Top of Given entries
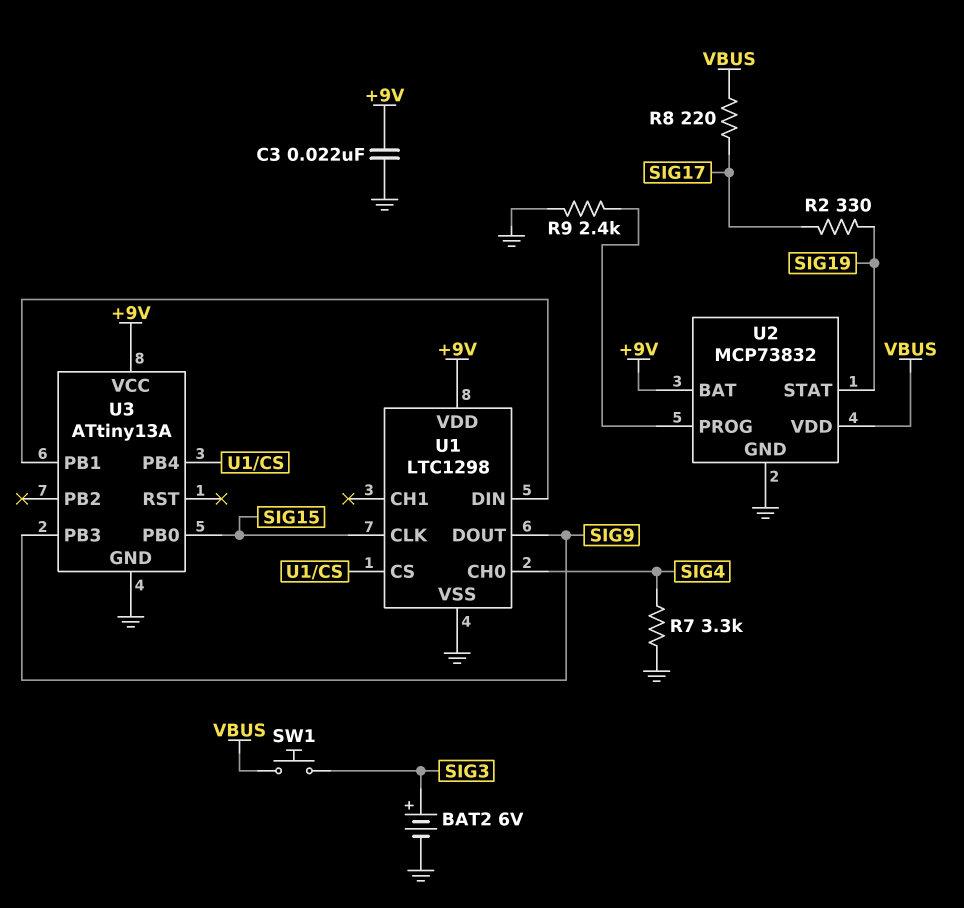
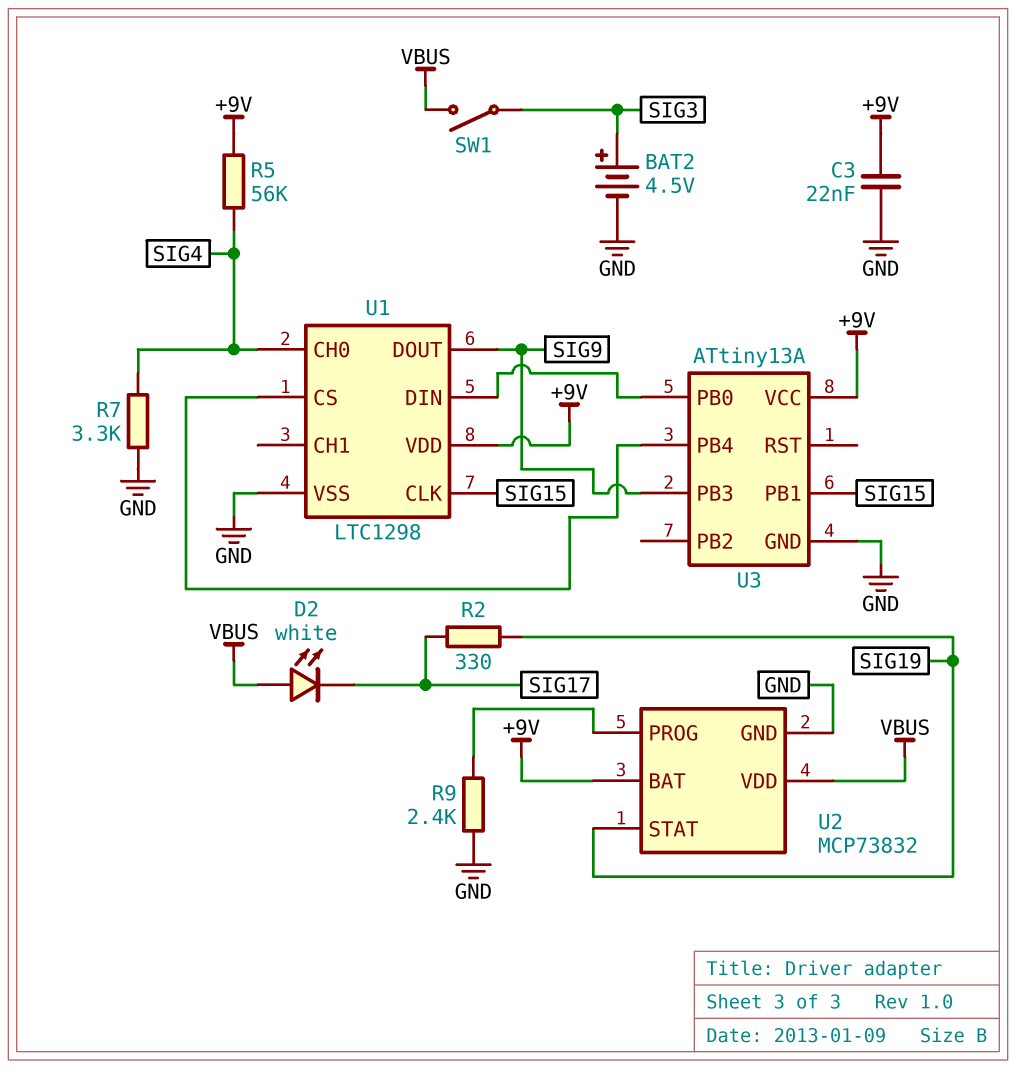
BAT2: 6V (plus SIG3, minus GND) -> 4.5V (plus SIG3, minus GND)
D2: none -> LED white (A VBUS, K SIG17)
R5: none -> 56k (+9V, SIG4)
R8: 220 (SIG17, VBUS) -> none
SW1: button (SIG3, VBUS) -> switch (SIG3, VBUS)
U3 pin PB0: SIG15 -> U1/DIN
U3 pin PB1: U1/DIN -> SIG15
Bottom of Given entries
§ **Work instructions**: Find all lines in the records that hold the word "VBUS". Copy them.

§ **Solution to the exercise**:
D2: none -> LED white (A VBUS, K SIG17)
R8: 220 (SIG17, VBUS) -> none
SW1: button (SIG3, VBUS) -> switch (SIG3, VBUS)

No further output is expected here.